Records excerpted from a collection:

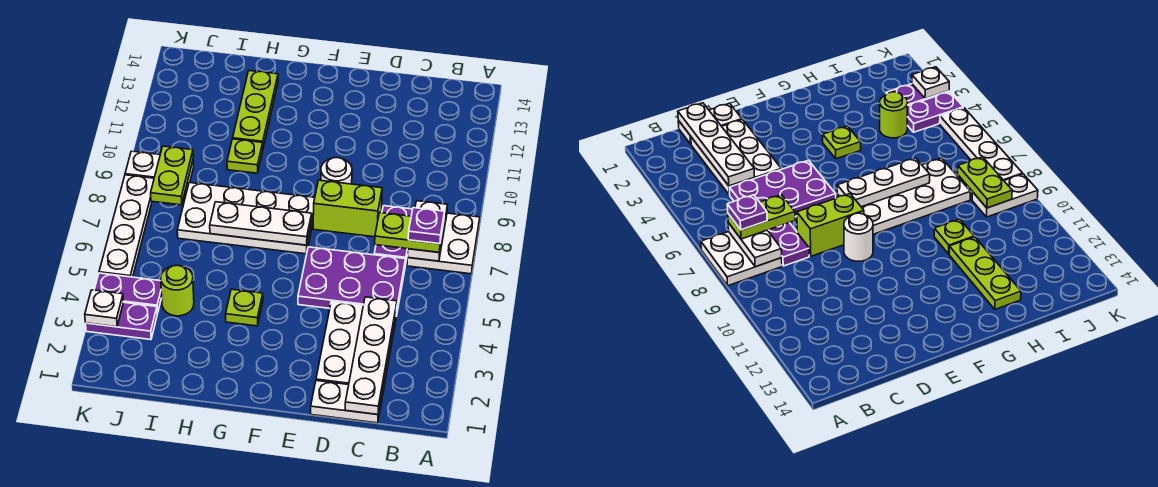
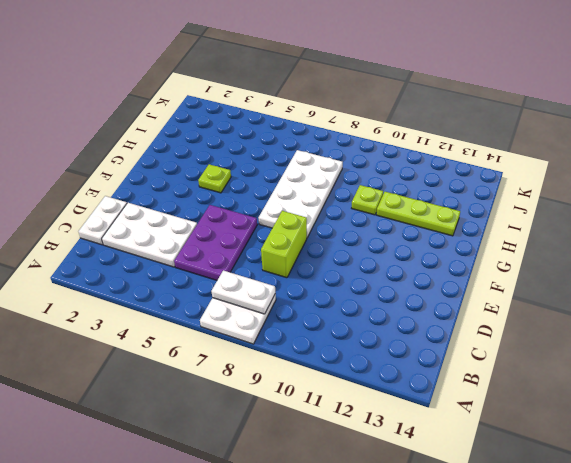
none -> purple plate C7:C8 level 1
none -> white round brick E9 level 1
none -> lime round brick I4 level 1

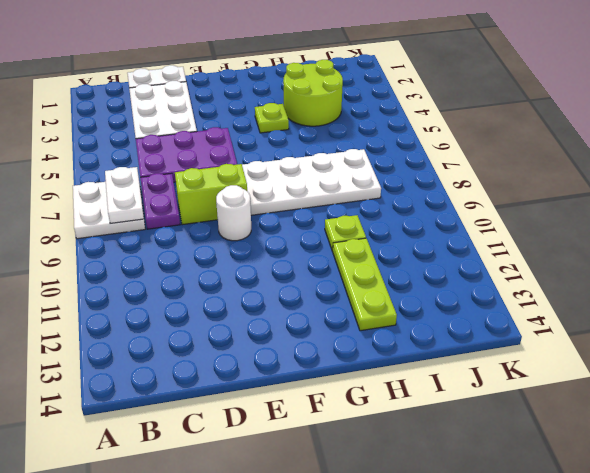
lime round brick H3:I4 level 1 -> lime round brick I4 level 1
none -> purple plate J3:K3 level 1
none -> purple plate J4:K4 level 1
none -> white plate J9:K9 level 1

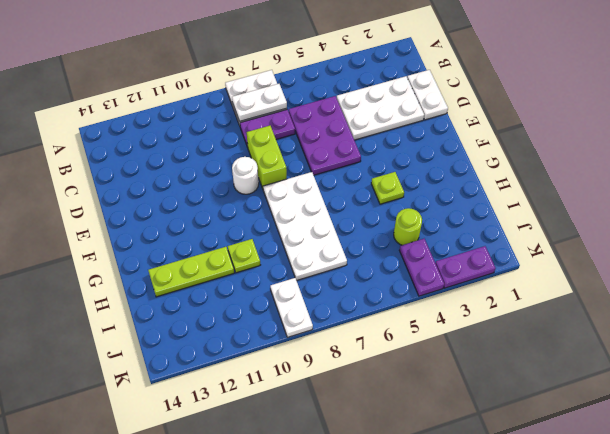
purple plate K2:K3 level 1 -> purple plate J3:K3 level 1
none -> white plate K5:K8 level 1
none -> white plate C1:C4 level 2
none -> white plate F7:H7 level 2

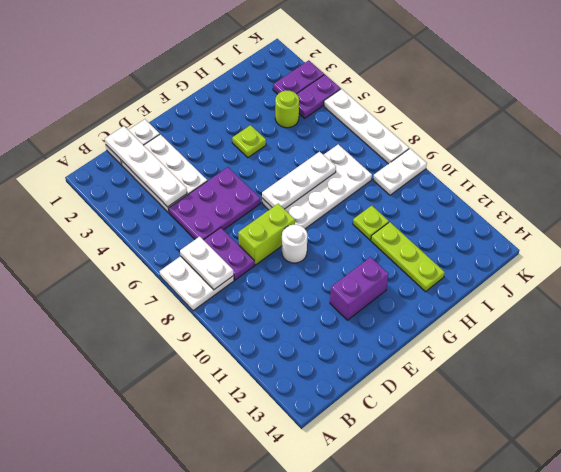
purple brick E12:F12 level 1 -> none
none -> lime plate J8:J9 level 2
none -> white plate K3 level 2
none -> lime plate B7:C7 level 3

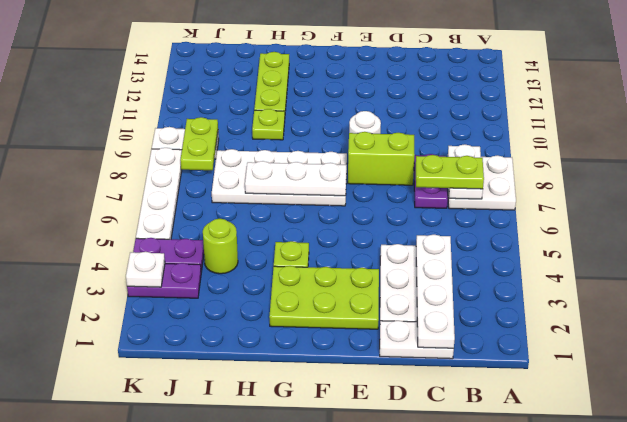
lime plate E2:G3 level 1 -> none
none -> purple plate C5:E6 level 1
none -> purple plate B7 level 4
...
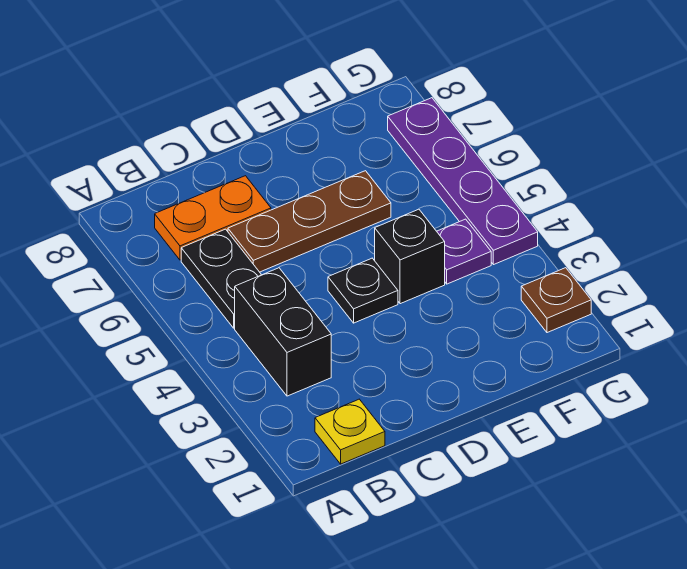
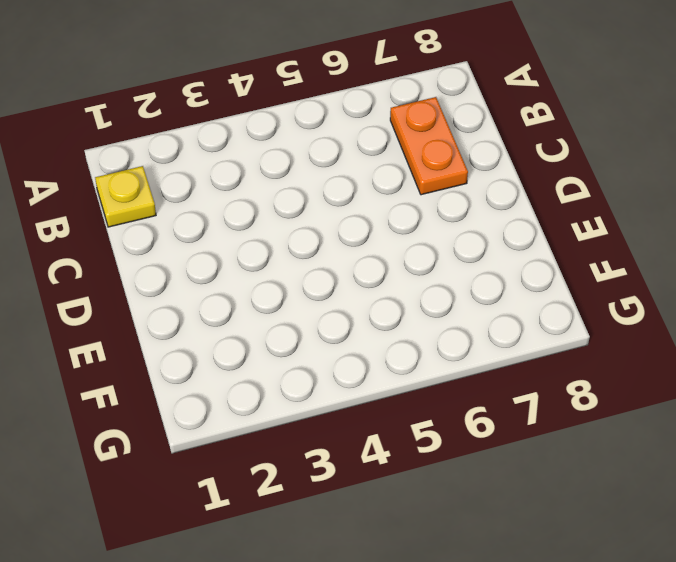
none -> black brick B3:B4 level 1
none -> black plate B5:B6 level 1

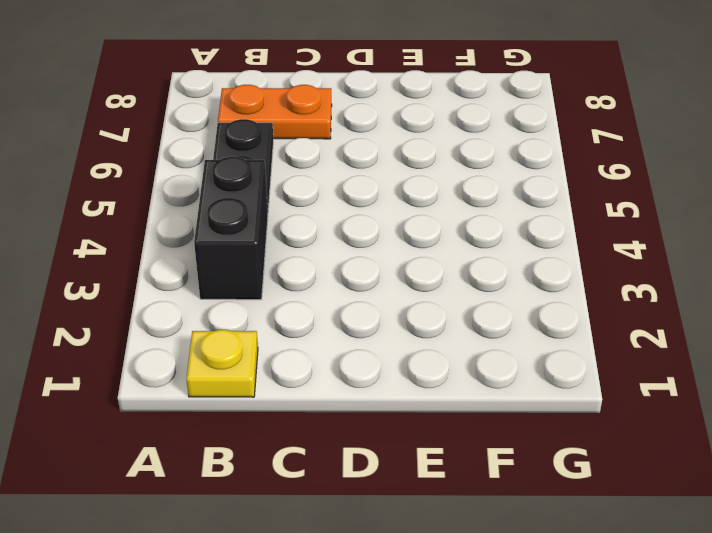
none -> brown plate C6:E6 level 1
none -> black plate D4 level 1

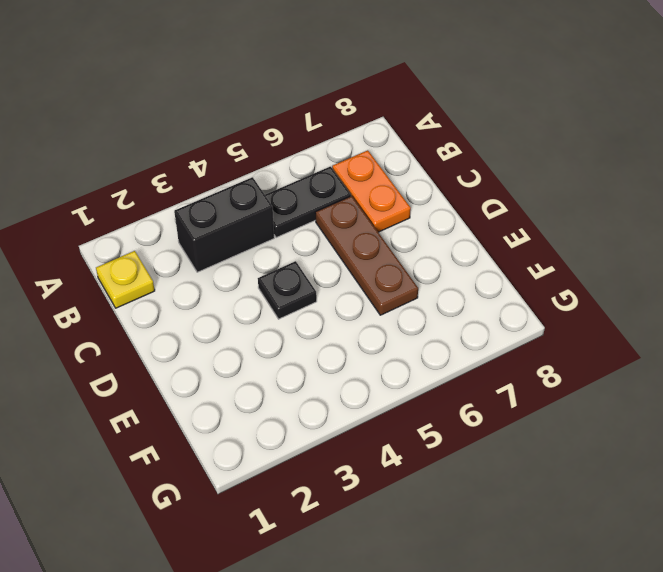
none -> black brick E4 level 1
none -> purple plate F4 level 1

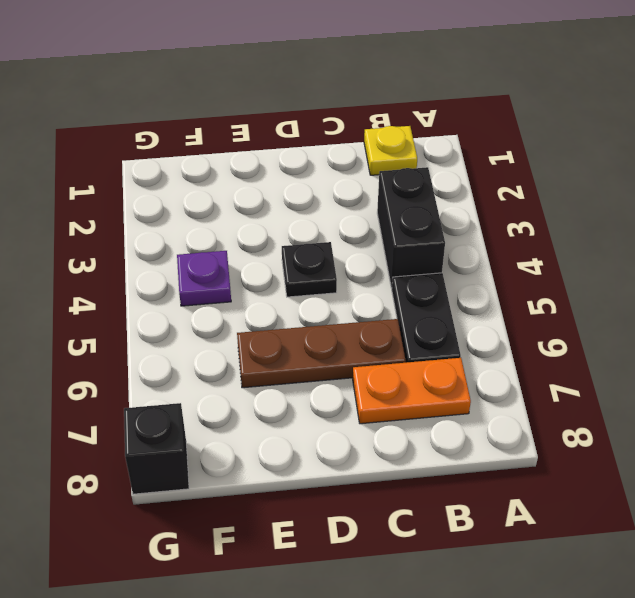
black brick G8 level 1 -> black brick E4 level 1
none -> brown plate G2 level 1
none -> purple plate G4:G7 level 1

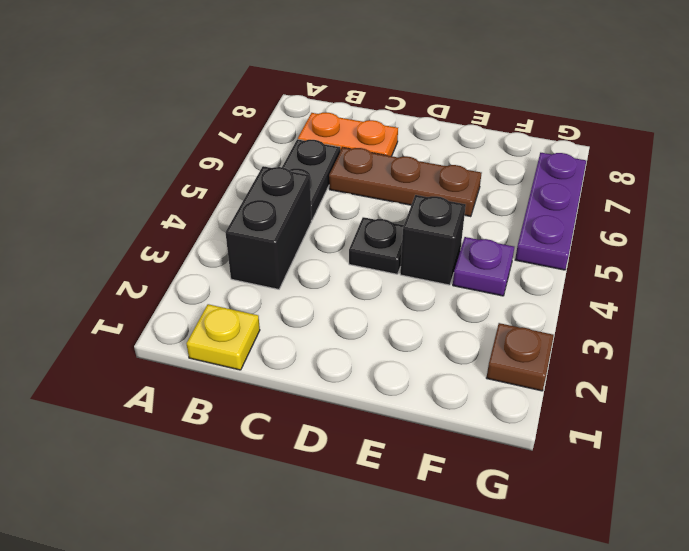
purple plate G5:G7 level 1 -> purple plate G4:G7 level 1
* * *
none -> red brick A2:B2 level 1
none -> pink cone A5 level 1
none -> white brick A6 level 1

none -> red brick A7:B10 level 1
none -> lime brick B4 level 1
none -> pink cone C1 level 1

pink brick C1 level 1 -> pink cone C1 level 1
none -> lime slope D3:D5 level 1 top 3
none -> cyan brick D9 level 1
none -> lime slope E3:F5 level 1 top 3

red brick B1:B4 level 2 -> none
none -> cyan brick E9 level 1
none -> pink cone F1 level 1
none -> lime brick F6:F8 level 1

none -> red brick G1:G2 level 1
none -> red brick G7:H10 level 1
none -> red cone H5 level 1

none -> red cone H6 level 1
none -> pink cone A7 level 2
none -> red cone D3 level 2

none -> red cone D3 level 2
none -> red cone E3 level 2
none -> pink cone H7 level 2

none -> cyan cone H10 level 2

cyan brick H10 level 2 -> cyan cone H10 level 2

- **Work required**
All that should be printed is the run of lines above from the one with "none -> purple plate C7:C8 level 1" through the one with "none -> purple plate B7 level 4", both included, exactly as given, with pictures left out.

- **Output for this exercise**
none -> purple plate C7:C8 level 1
none -> white round brick E9 level 1
none -> lime round brick I4 level 1

lime round brick H3:I4 level 1 -> lime round brick I4 level 1
none -> purple plate J3:K3 level 1
none -> purple plate J4:K4 level 1
none -> white plate J9:K9 level 1

purple plate K2:K3 level 1 -> purple plate J3:K3 level 1
none -> white plate K5:K8 level 1
none -> white plate C1:C4 level 2
none -> white plate F7:H7 level 2

purple brick E12:F12 level 1 -> none
none -> lime plate J8:J9 level 2
none -> white plate K3 level 2
none -> lime plate B7:C7 level 3

lime plate E2:G3 level 1 -> none
none -> purple plate C5:E6 level 1
none -> purple plate B7 level 4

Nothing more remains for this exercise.